### Data for analysis:
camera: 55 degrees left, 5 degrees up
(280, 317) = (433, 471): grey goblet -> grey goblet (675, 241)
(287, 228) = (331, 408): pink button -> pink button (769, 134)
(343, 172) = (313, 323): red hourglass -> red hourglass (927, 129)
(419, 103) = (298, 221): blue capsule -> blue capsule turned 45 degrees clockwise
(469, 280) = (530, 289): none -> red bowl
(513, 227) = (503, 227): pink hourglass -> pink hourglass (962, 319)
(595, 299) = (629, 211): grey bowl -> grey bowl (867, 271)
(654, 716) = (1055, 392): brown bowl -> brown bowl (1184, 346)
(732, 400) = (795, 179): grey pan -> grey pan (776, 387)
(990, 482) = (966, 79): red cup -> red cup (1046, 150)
* * *
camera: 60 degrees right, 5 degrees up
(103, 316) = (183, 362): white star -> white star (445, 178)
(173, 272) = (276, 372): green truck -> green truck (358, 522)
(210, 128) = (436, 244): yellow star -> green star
* * *
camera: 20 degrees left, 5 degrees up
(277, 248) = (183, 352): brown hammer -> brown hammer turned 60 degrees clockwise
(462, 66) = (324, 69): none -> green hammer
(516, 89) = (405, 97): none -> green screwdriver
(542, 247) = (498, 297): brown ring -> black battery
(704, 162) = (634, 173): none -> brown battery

### Exercise objective:
Everything from the line with "camera: 55 degrees left, 5 degrees up" through the line with "(990, 482) = (966, 79): red" should be written out exactly as it appears above, end lines included, and nothing outside that range.

### Task output:
camera: 55 degrees left, 5 degrees up
(280, 317) = (433, 471): grey goblet -> grey goblet (675, 241)
(287, 228) = (331, 408): pink button -> pink button (769, 134)
(343, 172) = (313, 323): red hourglass -> red hourglass (927, 129)
(419, 103) = (298, 221): blue capsule -> blue capsule turned 45 degrees clockwise
(469, 280) = (530, 289): none -> red bowl
(513, 227) = (503, 227): pink hourglass -> pink hourglass (962, 319)
(595, 299) = (629, 211): grey bowl -> grey bowl (867, 271)
(654, 716) = (1055, 392): brown bowl -> brown bowl (1184, 346)
(732, 400) = (795, 179): grey pan -> grey pan (776, 387)
(990, 482) = (966, 79): red cup -> red cup (1046, 150)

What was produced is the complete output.